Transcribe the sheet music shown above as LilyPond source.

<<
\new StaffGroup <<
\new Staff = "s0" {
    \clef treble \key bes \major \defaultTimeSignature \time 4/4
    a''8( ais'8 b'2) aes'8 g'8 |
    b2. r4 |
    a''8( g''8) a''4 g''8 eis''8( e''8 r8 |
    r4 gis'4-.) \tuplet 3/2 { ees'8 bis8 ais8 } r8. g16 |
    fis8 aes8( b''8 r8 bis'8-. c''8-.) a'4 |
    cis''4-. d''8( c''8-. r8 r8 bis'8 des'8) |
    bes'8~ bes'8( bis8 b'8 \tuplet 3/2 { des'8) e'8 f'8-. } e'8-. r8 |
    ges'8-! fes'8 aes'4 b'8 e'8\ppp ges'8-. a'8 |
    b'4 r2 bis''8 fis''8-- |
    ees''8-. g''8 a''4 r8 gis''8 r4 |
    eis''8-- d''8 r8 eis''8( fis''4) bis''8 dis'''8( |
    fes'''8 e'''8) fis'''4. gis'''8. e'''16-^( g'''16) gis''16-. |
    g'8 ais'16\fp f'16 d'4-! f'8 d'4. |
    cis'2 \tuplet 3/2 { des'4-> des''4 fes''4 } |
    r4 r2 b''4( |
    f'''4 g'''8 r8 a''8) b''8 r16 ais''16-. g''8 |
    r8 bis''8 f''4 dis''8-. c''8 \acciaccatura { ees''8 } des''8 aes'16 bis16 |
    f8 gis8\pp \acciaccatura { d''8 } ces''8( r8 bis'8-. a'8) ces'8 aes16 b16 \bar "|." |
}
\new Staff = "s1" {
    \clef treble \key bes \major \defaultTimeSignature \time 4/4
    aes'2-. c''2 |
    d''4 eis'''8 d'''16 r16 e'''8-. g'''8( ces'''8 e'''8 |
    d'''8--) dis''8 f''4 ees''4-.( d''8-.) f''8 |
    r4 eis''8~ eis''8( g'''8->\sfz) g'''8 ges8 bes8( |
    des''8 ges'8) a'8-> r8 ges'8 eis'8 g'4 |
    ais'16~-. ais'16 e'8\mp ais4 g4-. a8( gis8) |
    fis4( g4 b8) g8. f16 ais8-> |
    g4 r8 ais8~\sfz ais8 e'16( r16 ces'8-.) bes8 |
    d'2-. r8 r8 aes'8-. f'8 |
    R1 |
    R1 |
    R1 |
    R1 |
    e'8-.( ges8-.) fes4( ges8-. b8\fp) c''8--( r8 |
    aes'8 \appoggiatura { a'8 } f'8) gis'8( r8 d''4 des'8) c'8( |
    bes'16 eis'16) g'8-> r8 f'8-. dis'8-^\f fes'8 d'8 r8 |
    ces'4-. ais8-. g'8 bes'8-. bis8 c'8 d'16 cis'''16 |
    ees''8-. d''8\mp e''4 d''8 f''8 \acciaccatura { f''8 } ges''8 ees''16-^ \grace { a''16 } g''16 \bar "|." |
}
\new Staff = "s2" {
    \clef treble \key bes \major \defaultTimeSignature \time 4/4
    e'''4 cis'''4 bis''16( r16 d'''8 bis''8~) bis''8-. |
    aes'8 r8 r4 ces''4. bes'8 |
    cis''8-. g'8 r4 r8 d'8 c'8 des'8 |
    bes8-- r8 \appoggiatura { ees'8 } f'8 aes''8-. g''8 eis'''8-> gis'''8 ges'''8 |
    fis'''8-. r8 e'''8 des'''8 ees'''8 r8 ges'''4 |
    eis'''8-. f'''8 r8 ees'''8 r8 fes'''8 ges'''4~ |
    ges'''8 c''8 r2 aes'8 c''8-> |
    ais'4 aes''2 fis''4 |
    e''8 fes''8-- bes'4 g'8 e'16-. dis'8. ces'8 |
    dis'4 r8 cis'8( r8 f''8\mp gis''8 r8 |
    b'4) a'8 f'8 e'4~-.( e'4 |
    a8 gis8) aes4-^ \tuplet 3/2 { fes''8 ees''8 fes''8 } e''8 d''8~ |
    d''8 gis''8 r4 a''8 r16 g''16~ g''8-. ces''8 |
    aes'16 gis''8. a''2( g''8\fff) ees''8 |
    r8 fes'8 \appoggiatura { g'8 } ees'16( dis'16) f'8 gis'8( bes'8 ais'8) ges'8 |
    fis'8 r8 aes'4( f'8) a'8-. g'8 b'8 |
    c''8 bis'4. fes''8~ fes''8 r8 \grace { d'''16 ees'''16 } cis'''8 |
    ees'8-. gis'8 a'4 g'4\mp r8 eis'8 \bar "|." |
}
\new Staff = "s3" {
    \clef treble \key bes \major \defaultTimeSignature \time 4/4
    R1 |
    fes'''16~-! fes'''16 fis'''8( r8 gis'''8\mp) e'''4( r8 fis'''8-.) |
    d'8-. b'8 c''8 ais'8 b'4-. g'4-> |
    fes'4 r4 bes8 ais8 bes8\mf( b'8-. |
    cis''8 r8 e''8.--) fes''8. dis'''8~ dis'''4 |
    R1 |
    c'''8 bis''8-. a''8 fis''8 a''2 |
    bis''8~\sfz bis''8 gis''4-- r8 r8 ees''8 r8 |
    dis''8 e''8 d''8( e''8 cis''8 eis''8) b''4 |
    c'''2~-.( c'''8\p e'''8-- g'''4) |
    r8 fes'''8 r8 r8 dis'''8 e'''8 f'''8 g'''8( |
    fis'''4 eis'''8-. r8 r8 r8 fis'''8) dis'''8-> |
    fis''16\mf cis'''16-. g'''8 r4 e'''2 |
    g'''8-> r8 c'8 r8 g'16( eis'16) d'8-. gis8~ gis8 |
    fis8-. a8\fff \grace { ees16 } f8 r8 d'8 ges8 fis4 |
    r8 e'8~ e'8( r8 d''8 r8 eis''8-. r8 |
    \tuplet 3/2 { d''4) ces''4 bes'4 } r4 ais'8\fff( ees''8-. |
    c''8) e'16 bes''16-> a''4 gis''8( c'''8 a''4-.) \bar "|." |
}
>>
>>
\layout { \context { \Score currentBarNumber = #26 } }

#####

Pick out every line in the items above that contains the string "appoggiatura", and copy each one.

RESULT FOR THIS EXERCISE:
    aes'8 \appoggiatura { a'8 } f'8) gis'8( r8 d''4 des'8) c'8( |
    bes8-- r8 \appoggiatura { ees'8 } f'8 aes''8-. g''8 eis'''8-> gis'''8 ges'''8 |
    r8 fes'8 \appoggiatura { g'8 } ees'16( dis'16) f'8 gis'8( bes'8 ais'8) ges'8 |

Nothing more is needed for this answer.